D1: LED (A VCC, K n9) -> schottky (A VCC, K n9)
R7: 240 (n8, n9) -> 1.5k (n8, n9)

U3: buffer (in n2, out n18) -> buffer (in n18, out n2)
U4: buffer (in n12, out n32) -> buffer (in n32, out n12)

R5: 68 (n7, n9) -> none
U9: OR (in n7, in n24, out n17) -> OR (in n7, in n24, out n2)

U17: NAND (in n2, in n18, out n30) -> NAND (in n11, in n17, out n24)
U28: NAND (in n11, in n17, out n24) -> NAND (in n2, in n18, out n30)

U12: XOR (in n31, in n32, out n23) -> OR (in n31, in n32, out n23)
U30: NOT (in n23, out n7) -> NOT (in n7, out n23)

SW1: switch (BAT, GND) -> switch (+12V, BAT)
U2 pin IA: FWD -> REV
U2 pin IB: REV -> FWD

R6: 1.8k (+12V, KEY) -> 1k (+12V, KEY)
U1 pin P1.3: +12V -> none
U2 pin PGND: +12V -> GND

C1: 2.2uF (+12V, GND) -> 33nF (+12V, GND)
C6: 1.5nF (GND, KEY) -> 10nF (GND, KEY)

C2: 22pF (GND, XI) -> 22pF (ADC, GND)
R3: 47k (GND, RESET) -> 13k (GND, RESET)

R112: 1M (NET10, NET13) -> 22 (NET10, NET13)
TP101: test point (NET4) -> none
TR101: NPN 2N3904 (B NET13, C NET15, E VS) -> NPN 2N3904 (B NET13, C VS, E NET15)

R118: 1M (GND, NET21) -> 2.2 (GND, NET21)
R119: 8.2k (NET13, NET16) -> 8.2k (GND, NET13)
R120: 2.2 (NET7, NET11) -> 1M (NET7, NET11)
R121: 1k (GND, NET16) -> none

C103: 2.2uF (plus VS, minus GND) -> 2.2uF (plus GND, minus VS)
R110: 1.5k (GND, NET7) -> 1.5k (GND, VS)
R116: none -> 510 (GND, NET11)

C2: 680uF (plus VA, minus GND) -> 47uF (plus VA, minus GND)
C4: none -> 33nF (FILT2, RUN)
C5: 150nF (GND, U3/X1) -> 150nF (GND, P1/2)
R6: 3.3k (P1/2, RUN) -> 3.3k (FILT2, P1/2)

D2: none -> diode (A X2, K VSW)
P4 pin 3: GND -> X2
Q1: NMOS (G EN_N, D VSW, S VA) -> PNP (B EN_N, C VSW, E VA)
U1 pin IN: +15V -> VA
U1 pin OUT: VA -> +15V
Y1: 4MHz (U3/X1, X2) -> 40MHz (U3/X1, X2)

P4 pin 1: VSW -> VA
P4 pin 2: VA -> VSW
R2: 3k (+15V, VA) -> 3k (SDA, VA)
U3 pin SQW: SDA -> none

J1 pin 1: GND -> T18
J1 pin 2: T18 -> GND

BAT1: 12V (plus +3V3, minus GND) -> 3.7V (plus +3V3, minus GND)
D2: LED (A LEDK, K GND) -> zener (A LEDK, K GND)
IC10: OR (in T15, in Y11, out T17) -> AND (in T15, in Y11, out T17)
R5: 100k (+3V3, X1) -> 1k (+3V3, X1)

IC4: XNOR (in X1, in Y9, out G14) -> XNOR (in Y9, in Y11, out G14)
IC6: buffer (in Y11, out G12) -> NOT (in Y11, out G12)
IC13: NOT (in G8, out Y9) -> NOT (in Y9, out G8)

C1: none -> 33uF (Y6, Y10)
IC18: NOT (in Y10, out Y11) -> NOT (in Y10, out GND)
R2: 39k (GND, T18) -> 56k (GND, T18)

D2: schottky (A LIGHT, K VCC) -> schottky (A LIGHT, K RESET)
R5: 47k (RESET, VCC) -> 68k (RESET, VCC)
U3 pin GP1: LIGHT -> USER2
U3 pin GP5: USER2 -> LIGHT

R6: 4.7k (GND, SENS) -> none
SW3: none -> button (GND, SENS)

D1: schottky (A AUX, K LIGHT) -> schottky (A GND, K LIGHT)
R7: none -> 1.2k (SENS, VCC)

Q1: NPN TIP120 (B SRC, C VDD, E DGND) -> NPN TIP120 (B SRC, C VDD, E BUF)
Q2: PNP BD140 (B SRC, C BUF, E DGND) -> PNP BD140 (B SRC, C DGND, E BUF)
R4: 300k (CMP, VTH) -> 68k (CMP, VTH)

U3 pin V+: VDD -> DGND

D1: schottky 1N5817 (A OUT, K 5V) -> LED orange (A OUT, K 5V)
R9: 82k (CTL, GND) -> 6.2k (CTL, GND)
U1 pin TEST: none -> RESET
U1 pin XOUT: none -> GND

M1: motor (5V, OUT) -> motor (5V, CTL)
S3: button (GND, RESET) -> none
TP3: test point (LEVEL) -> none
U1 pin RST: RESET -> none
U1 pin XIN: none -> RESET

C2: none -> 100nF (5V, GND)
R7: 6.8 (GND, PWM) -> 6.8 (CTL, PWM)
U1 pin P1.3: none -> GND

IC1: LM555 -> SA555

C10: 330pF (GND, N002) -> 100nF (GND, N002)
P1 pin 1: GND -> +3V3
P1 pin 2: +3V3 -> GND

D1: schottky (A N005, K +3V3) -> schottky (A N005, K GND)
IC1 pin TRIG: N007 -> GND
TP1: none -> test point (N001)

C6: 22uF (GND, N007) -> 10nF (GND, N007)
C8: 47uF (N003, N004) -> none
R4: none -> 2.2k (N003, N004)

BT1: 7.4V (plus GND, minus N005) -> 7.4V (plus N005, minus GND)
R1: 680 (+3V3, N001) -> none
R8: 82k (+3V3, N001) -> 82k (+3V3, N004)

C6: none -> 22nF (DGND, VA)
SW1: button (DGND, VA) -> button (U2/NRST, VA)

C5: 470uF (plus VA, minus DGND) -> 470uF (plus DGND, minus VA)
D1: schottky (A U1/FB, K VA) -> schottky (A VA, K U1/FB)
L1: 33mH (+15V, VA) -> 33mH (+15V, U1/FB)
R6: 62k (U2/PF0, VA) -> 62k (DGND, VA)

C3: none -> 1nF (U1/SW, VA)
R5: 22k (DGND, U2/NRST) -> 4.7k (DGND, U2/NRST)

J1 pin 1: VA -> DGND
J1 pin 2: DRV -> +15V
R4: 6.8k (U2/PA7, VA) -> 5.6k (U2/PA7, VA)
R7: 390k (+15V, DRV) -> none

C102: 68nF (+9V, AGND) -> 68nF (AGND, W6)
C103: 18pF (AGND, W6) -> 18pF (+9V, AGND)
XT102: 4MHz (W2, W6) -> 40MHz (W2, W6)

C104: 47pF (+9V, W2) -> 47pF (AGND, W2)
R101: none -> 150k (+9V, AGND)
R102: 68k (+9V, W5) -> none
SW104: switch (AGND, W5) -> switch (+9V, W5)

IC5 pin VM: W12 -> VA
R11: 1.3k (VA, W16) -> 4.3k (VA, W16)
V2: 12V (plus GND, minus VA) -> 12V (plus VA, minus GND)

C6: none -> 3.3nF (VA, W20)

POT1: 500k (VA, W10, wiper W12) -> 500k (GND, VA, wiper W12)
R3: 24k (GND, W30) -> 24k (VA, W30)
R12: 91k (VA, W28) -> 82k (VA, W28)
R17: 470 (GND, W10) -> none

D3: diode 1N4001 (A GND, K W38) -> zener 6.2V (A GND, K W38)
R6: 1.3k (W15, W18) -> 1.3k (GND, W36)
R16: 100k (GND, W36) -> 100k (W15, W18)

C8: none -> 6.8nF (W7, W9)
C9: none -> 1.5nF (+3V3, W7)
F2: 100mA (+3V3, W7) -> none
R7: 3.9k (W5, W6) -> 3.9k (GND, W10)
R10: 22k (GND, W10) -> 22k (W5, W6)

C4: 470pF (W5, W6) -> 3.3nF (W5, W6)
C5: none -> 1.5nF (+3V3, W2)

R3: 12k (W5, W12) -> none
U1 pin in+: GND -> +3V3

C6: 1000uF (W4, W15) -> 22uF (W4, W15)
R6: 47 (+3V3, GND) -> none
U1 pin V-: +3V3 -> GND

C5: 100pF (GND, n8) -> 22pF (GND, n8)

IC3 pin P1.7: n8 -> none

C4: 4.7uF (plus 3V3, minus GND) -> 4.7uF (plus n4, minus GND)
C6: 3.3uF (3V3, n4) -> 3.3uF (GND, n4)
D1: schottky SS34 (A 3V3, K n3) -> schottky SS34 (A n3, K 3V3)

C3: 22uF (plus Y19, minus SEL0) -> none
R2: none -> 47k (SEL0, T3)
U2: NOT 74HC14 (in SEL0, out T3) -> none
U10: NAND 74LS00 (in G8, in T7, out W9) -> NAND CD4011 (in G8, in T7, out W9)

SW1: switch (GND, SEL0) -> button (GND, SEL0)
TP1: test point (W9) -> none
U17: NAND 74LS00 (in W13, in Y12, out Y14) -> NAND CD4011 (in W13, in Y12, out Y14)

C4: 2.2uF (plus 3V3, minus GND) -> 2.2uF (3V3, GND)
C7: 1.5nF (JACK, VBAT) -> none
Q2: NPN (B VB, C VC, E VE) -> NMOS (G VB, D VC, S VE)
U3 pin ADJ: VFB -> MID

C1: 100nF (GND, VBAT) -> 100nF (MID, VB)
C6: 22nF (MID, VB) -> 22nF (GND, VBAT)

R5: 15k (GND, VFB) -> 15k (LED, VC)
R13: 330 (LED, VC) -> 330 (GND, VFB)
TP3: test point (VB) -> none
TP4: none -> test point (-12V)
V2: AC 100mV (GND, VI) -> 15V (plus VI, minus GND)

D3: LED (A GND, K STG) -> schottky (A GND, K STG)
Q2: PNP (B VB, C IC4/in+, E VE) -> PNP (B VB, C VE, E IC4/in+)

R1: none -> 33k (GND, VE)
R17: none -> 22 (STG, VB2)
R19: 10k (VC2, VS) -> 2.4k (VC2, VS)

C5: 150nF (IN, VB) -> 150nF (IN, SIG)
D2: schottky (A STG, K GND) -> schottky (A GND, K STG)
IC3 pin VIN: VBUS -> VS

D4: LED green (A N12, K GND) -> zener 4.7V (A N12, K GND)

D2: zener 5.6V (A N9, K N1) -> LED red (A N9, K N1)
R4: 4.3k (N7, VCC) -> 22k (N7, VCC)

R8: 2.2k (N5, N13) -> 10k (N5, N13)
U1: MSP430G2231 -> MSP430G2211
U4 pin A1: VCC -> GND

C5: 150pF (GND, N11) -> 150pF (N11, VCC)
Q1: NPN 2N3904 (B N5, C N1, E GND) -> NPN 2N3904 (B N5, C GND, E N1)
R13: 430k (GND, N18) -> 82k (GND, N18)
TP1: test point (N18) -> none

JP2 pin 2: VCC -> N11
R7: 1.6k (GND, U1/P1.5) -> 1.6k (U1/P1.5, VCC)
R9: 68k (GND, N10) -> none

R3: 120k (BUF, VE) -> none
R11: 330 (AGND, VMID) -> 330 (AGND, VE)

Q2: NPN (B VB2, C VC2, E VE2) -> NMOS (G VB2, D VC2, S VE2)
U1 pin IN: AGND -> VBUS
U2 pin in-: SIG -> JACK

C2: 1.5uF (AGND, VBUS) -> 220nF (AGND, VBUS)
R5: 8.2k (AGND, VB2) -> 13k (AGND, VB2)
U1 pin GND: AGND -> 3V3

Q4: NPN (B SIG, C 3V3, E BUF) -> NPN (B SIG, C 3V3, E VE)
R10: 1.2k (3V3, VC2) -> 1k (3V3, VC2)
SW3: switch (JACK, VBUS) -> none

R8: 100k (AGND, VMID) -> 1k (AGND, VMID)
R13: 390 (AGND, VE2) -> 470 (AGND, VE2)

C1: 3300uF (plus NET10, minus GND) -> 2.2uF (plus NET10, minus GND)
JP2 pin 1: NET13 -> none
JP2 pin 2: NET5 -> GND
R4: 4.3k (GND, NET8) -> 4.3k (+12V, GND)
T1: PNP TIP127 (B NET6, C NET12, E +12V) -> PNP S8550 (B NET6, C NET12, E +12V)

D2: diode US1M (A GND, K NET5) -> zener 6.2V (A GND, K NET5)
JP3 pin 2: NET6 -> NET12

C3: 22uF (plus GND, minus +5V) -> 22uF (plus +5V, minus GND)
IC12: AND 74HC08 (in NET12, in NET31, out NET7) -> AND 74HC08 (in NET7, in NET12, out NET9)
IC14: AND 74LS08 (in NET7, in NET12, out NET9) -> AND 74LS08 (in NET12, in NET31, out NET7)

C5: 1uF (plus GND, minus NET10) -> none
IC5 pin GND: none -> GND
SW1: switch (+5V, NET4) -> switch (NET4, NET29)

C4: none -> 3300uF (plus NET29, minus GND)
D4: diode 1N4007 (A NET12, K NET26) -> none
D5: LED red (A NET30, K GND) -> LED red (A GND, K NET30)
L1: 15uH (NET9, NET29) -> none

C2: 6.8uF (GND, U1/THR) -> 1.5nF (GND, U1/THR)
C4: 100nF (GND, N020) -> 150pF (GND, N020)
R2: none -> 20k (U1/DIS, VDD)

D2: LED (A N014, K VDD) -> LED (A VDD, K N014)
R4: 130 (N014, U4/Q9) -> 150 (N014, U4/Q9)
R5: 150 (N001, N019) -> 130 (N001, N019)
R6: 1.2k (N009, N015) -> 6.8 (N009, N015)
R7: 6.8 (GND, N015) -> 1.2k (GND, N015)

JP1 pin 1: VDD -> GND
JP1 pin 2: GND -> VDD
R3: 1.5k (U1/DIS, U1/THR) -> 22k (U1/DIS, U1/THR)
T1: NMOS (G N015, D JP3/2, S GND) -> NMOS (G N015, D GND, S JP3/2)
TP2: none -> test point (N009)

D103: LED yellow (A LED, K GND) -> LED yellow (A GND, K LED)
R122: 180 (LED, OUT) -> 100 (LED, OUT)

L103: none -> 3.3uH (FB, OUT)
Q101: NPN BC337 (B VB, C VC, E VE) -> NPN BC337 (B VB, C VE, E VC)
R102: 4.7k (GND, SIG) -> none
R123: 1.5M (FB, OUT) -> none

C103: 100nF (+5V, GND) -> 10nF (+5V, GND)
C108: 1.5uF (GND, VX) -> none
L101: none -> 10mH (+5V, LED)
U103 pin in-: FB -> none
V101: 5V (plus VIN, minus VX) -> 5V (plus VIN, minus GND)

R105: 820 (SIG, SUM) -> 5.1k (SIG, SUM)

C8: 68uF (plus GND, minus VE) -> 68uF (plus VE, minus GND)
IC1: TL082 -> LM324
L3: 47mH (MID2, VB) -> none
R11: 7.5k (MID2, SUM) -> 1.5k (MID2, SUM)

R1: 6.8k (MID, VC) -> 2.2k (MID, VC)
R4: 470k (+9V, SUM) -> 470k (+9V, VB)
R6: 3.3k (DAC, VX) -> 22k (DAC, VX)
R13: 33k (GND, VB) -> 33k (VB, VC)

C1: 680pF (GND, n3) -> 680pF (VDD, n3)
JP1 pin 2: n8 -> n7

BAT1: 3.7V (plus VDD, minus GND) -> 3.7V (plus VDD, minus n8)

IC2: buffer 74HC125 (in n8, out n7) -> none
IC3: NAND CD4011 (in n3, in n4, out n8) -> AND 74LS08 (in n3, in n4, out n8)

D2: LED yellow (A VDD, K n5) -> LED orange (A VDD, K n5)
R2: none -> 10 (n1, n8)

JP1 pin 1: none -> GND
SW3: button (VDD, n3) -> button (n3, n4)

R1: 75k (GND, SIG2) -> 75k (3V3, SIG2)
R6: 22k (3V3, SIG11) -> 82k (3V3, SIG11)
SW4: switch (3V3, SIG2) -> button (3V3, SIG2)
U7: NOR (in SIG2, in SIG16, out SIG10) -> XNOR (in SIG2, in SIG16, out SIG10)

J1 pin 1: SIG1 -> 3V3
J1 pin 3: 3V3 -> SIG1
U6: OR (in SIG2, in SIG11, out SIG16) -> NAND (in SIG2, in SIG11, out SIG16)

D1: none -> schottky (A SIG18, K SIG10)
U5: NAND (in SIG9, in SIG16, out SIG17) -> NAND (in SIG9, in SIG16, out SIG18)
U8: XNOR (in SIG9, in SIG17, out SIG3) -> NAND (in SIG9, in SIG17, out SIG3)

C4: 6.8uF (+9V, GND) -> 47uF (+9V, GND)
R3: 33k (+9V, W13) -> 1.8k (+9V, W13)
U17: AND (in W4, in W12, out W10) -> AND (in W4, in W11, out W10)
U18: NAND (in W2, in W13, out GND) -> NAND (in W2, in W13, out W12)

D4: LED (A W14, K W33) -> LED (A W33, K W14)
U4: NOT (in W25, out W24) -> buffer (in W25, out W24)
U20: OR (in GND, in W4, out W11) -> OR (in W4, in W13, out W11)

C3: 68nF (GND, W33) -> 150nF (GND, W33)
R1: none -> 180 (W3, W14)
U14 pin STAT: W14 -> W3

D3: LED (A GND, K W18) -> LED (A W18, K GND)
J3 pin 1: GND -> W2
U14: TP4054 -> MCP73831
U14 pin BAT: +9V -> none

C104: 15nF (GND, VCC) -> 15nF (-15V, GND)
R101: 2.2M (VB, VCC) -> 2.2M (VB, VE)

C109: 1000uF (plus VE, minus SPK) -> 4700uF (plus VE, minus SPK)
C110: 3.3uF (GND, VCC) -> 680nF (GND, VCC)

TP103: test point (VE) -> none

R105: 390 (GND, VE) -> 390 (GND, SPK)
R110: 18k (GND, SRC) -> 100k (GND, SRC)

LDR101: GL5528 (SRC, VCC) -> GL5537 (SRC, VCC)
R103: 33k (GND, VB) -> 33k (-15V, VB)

» **Try it**: In the entries above, find the line holding "R4: 130 (N014, U4/Q9) -> 150 (N014, U4/Q9)" and the line holding "C108: 1.5uF (GND, VX) -> none", then retype exactly those two lines and every line between them, and nothing else.

» **Response to this exercise**:
R4: 130 (N014, U4/Q9) -> 150 (N014, U4/Q9)
R5: 150 (N001, N019) -> 130 (N001, N019)
R6: 1.2k (N009, N015) -> 6.8 (N009, N015)
R7: 6.8 (GND, N015) -> 1.2k (GND, N015)

JP1 pin 1: VDD -> GND
JP1 pin 2: GND -> VDD
R3: 1.5k (U1/DIS, U1/THR) -> 22k (U1/DIS, U1/THR)
T1: NMOS (G N015, D JP3/2, S GND) -> NMOS (G N015, D GND, S JP3/2)
TP2: none -> test point (N009)

D103: LED yellow (A LED, K GND) -> LED yellow (A GND, K LED)
R122: 180 (LED, OUT) -> 100 (LED, OUT)

L103: none -> 3.3uH (FB, OUT)
Q101: NPN BC337 (B VB, C VC, E VE) -> NPN BC337 (B VB, C VE, E VC)
R102: 4.7k (GND, SIG) -> none
R123: 1.5M (FB, OUT) -> none

C103: 100nF (+5V, GND) -> 10nF (+5V, GND)
C108: 1.5uF (GND, VX) -> none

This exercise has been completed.